----- Entries supplied

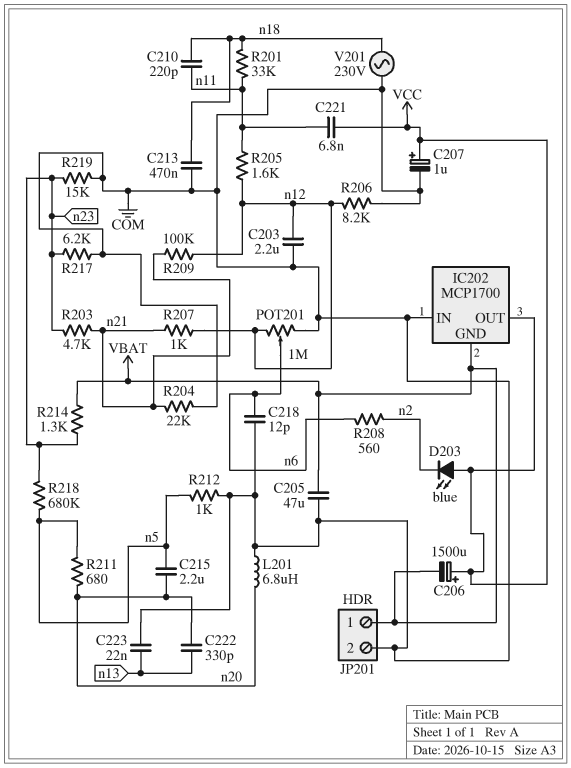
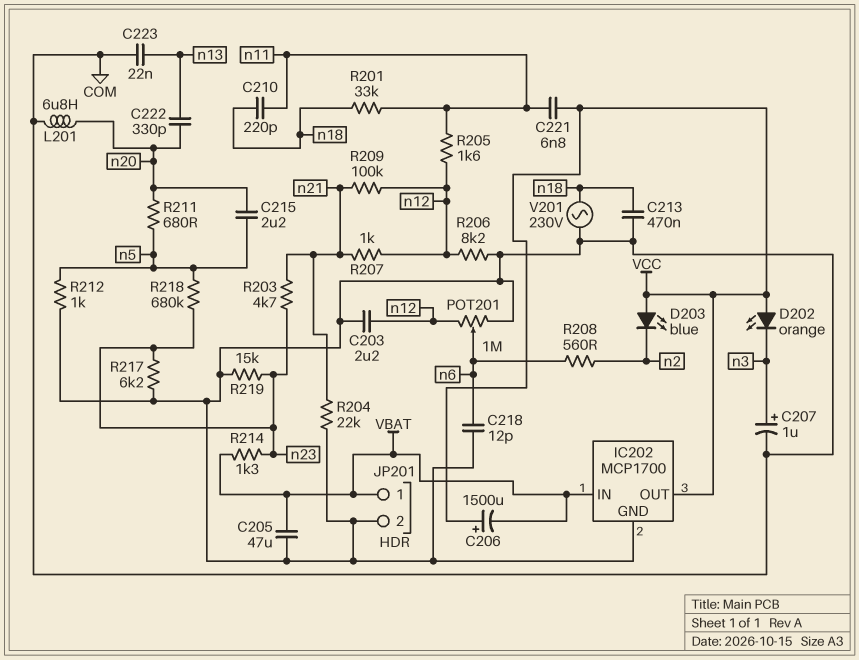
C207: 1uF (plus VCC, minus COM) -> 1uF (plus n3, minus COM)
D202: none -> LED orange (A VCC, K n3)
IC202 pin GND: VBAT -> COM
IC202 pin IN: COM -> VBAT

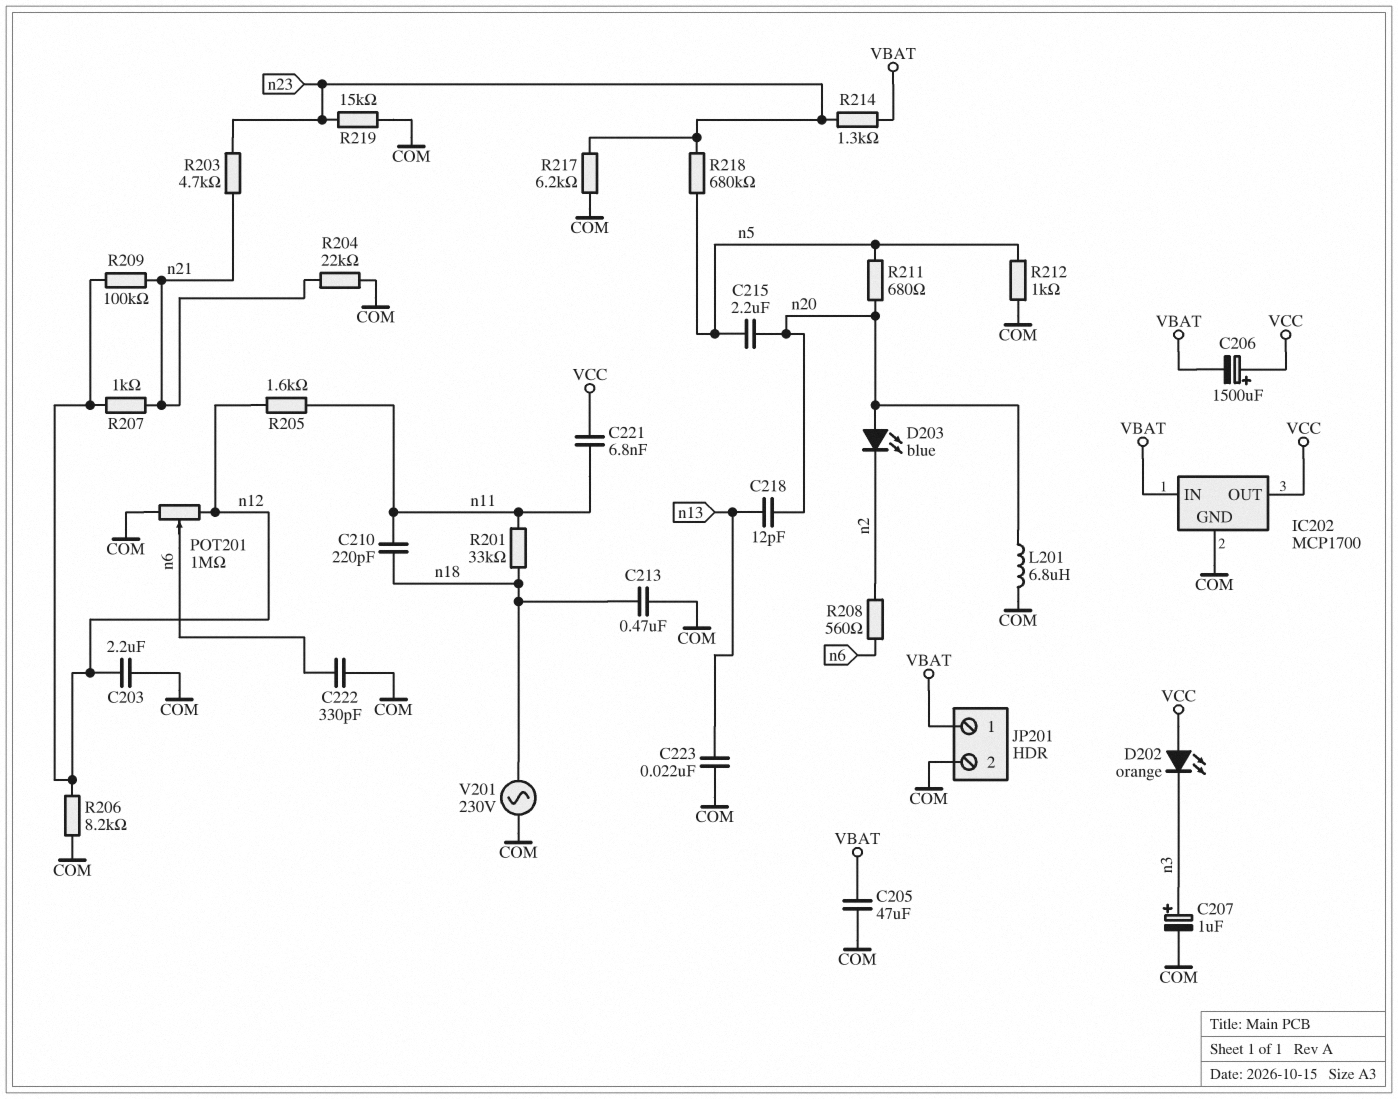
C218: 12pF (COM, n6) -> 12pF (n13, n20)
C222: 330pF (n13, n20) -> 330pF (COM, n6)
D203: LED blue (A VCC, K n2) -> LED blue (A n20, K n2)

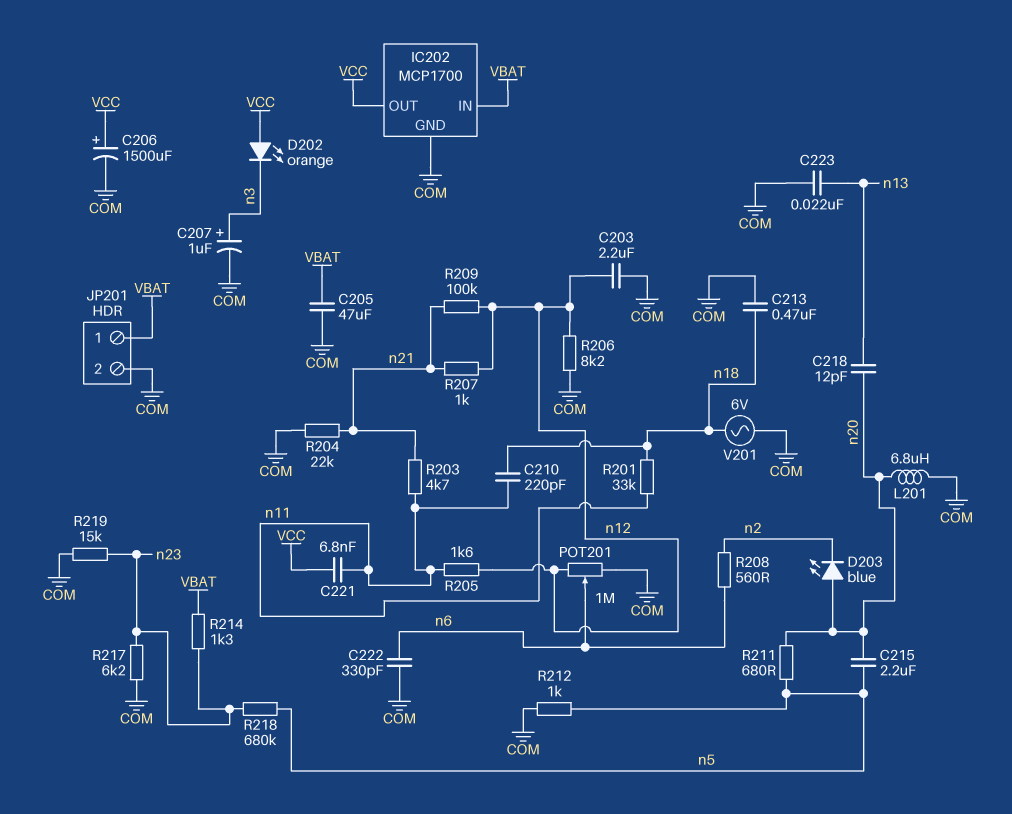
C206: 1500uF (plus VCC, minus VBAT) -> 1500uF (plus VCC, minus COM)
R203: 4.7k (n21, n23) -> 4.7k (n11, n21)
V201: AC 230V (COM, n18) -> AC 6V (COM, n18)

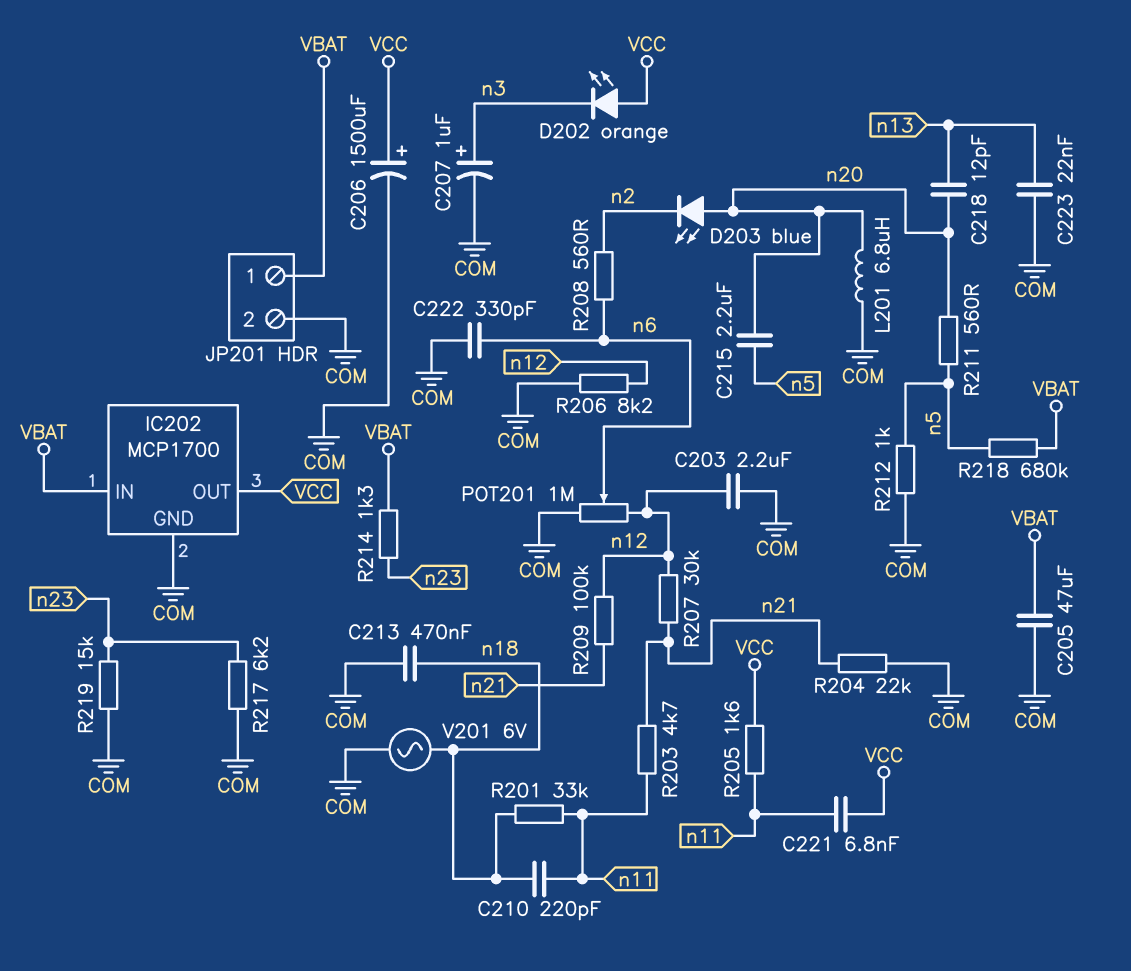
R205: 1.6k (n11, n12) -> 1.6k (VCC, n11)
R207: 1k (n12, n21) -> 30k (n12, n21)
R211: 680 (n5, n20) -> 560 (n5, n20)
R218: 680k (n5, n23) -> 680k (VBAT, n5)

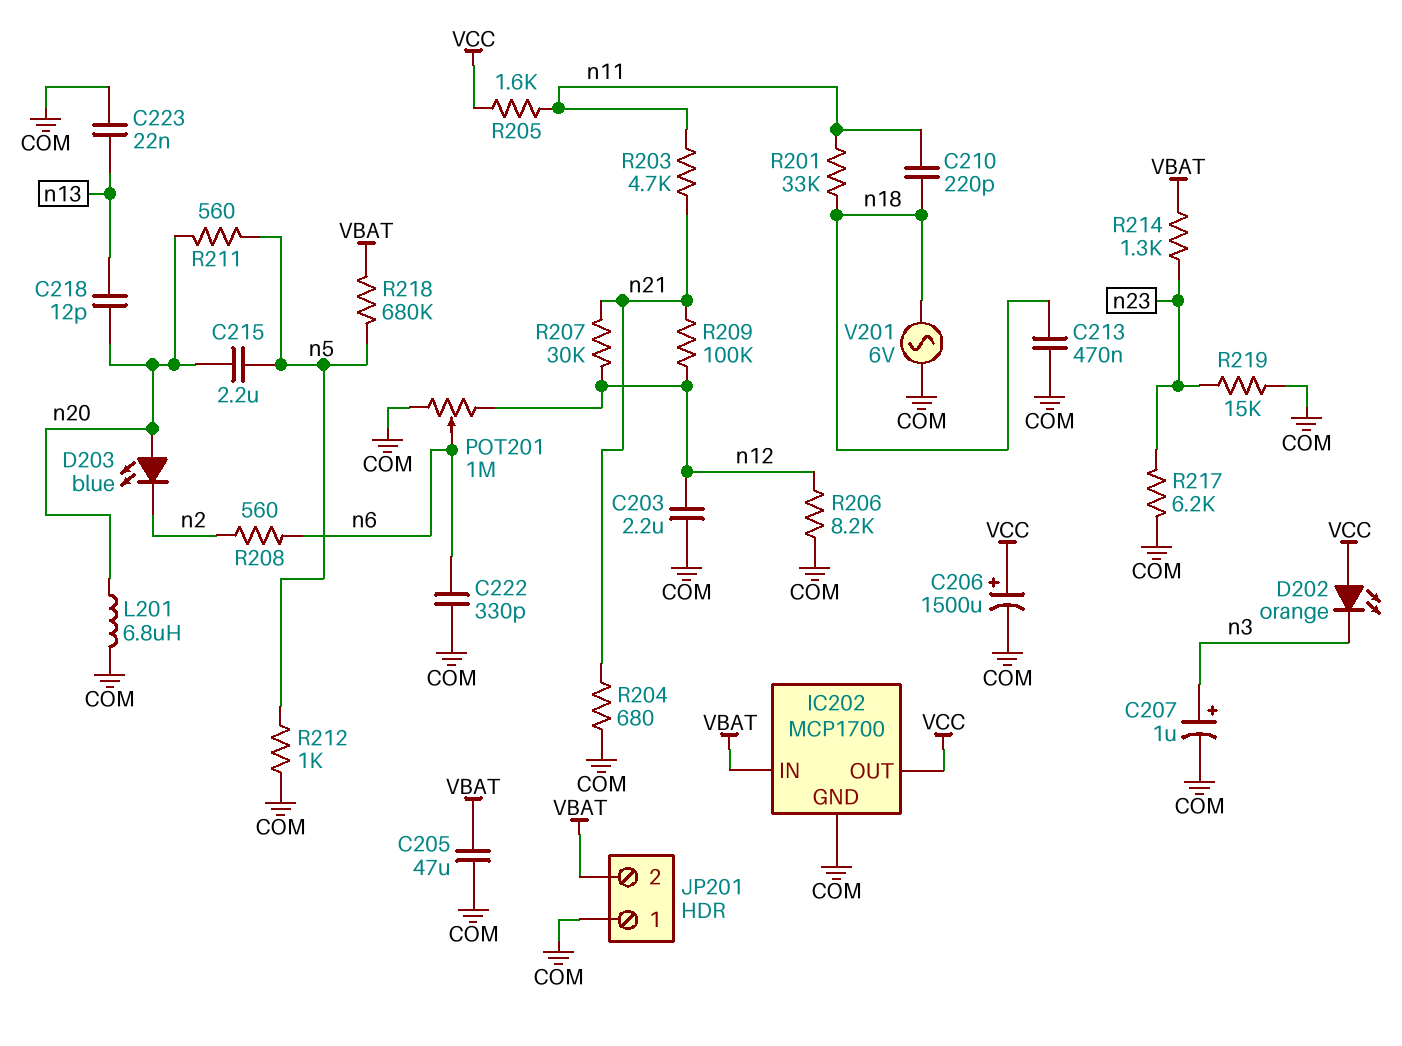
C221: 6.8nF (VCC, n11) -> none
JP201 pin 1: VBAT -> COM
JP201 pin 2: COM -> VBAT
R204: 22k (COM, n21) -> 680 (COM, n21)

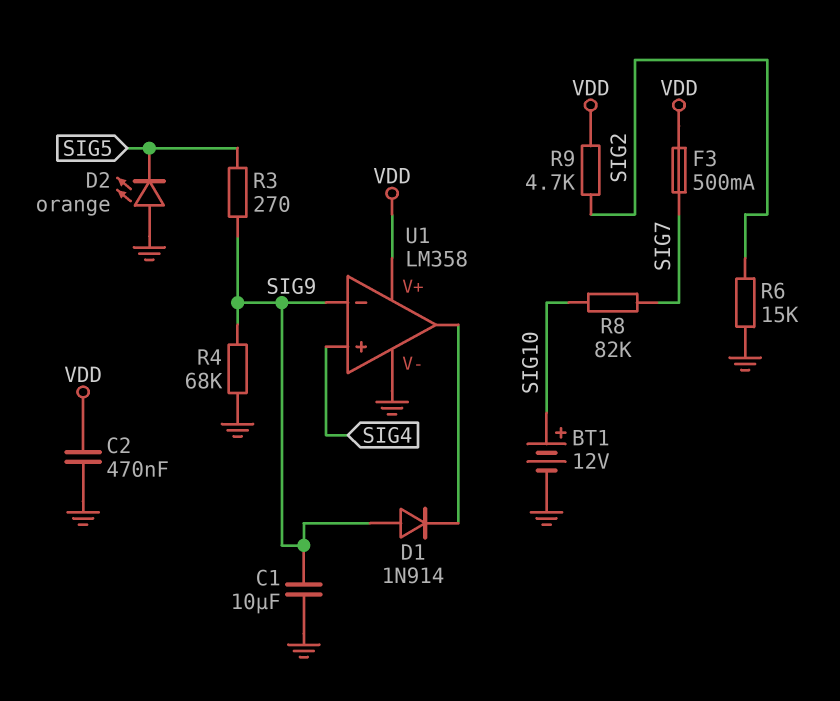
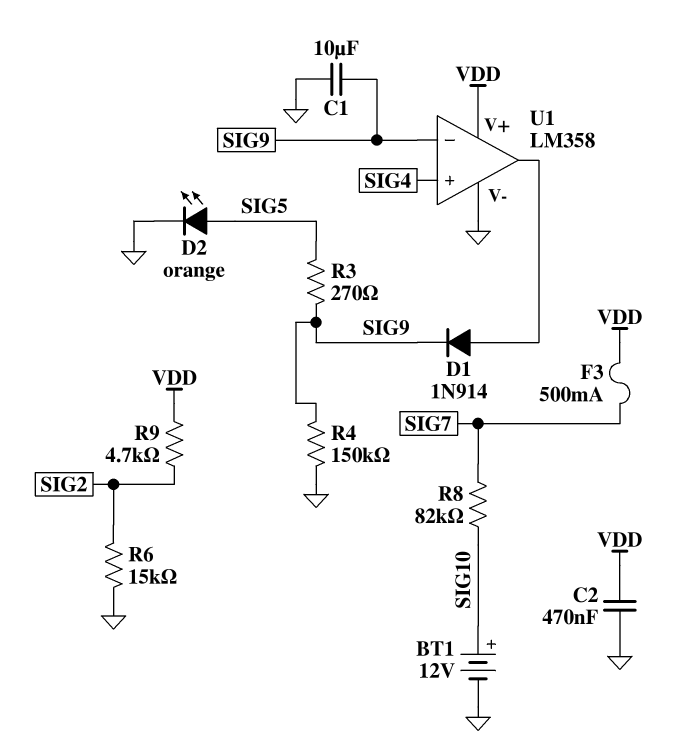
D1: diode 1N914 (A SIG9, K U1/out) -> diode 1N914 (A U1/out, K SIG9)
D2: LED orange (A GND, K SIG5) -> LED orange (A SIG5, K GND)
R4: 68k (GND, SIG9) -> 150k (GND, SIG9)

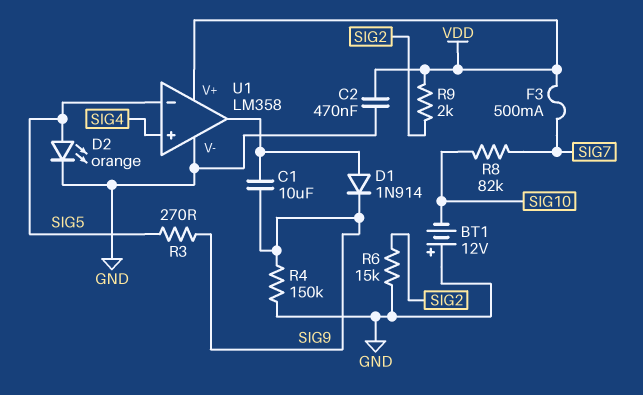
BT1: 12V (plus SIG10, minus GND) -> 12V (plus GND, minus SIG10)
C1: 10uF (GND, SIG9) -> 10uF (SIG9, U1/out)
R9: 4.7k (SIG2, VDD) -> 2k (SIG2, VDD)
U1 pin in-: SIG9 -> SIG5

----------

## What you are asked to do
Among the records above, which lines hold the word "minus"? Copy each one.

## Final answer
C207: 1uF (plus VCC, minus COM) -> 1uF (plus n3, minus COM)
C206: 1500uF (plus VCC, minus VBAT) -> 1500uF (plus VCC, minus COM)
BT1: 12V (plus SIG10, minus GND) -> 12V (plus GND, minus SIG10)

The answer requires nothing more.